Task to complete
Once you find the line containing "none -> white round brick N4 level 1" in the data below, copy it and each following line exactly, up to and including the line containing "none -> black brick D4:D5 level 1", and nothing else.

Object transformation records
====

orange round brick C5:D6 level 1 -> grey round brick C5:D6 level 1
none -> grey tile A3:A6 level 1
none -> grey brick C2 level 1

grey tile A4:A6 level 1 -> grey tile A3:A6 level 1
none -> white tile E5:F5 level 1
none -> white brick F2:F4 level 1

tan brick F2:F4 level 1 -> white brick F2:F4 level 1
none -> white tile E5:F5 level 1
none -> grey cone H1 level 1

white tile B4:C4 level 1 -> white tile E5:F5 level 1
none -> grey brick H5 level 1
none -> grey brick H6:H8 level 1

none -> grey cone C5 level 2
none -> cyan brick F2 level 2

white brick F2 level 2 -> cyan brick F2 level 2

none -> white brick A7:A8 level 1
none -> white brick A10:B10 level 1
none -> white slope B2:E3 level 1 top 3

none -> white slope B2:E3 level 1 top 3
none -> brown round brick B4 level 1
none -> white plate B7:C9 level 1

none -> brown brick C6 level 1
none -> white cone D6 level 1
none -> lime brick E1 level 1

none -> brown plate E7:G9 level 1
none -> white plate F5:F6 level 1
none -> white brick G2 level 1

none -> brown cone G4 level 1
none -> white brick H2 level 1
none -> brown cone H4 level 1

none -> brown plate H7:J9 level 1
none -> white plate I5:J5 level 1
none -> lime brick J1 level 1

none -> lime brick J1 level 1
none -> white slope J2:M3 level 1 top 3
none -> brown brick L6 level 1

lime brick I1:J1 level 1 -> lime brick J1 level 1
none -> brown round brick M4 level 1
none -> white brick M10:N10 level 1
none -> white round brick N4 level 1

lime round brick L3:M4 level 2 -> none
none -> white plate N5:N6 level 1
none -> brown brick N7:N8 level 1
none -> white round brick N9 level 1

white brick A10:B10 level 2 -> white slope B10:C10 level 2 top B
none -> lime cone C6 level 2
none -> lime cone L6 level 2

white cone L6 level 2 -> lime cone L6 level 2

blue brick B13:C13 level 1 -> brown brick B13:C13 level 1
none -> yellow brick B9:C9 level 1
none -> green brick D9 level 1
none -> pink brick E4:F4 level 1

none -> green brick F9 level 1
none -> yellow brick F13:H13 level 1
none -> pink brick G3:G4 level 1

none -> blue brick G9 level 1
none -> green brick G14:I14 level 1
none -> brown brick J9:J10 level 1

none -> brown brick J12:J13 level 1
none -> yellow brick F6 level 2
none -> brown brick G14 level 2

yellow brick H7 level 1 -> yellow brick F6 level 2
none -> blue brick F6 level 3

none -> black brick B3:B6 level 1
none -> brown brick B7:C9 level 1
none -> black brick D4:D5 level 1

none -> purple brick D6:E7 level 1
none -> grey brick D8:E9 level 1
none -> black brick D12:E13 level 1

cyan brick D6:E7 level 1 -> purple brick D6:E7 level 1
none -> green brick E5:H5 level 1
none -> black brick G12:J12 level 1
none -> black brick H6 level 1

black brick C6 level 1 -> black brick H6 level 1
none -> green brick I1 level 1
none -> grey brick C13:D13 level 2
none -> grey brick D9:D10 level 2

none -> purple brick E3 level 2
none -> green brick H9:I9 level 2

====

Solved exercise
none -> white round brick N4 level 1

lime round brick L3:M4 level 2 -> none
none -> white plate N5:N6 level 1
none -> brown brick N7:N8 level 1
none -> white round brick N9 level 1

white brick A10:B10 level 2 -> white slope B10:C10 level 2 top B
none -> lime cone C6 level 2
none -> lime cone L6 level 2

white cone L6 level 2 -> lime cone L6 level 2

blue brick B13:C13 level 1 -> brown brick B13:C13 level 1
none -> yellow brick B9:C9 level 1
none -> green brick D9 level 1
none -> pink brick E4:F4 level 1

none -> green brick F9 level 1
none -> yellow brick F13:H13 level 1
none -> pink brick G3:G4 level 1

none -> blue brick G9 level 1
none -> green brick G14:I14 level 1
none -> brown brick J9:J10 level 1

none -> brown brick J12:J13 level 1
none -> yellow brick F6 level 2
none -> brown brick G14 level 2

yellow brick H7 level 1 -> yellow brick F6 level 2
none -> blue brick F6 level 3

none -> black brick B3:B6 level 1
none -> brown brick B7:C9 level 1
none -> black brick D4:D5 level 1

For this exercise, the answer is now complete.